» **DIRECTIONS FOR THIS TASK**
Which lines below hold the word "camera"? Report each one.

+ + + + +

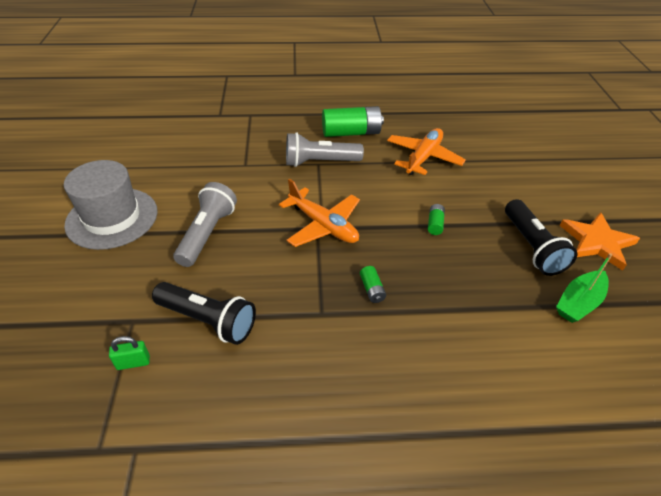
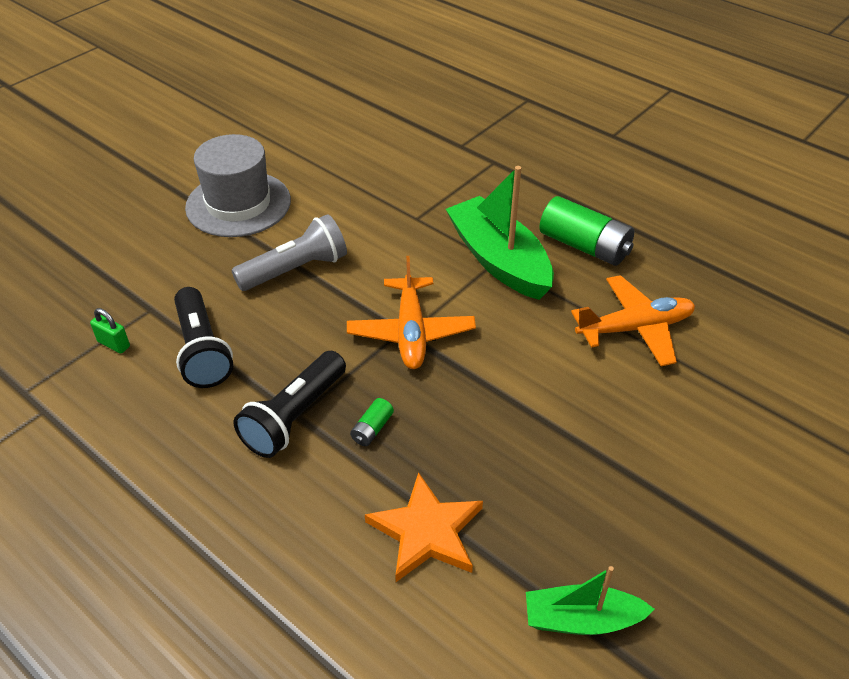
camera: 45 degrees right, 0 degrees up
grey flashlight [286,132,364,167] -> green boat [446,166,554,300]
green battery [428,204,445,235] -> none
black flashlight [505,199,577,276] -> black flashlight moved to [234,351,346,458]
orange star [560,212,640,271] -> orange star moved to [365,472,483,582]

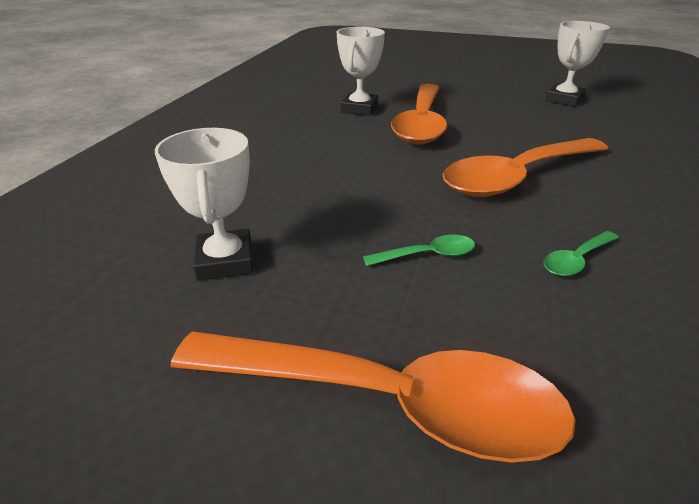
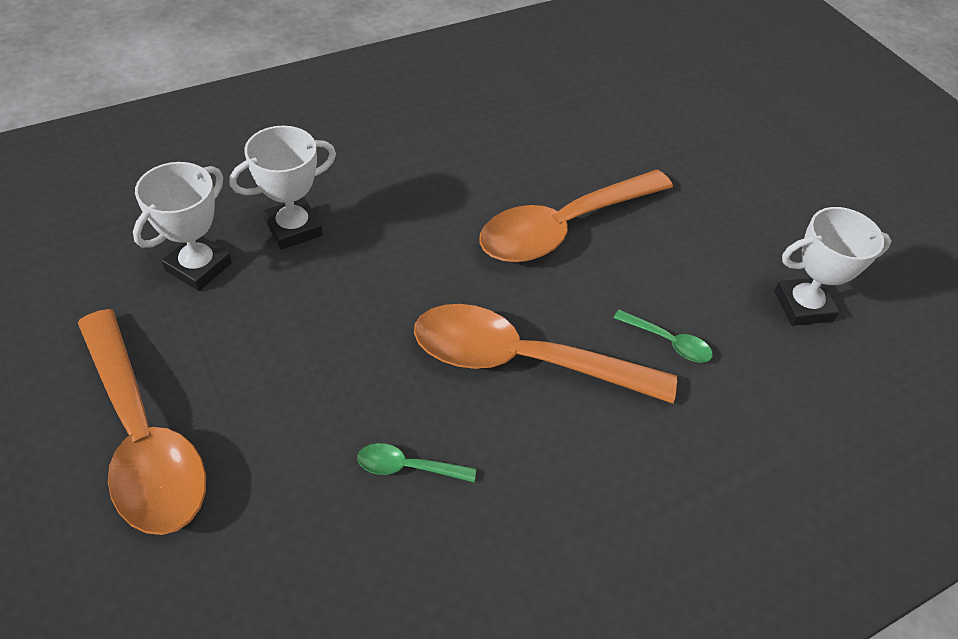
camera: 40 degrees right, 15 degrees up
white trophy [337,27,385,116] -> white trophy moved to [229,126,336,250]
green spoon [363,235,475,266] -> green spoon moved to [614,310,713,363]

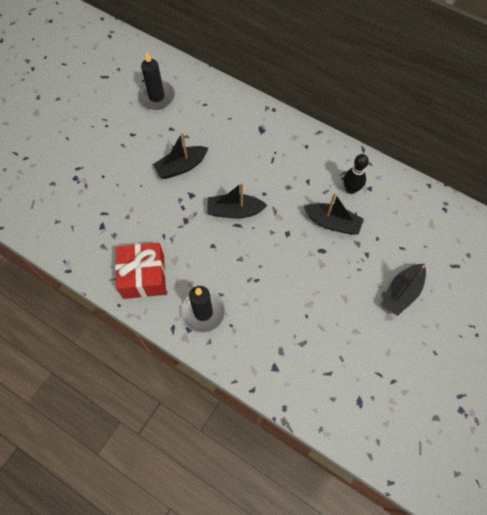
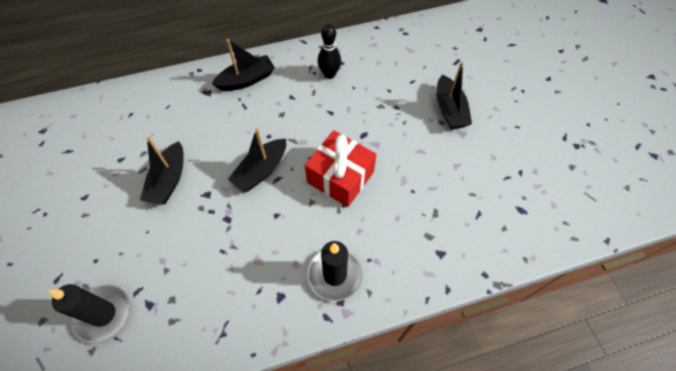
camera: 50 degrees left, 5 degrees down
red gift [115,243,166,299] -> red gift moved to [305,130,377,207]
black candle [138,51,175,110] -> black candle moved to [48,284,131,344]
black boat [304,193,364,235] -> black boat moved to [212,39,275,91]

+ + + + +

» **RESULT FOR THIS EXERCISE**
camera: 45 degrees right, 0 degrees up
camera: 40 degrees right, 15 degrees up
camera: 50 degrees left, 5 degrees down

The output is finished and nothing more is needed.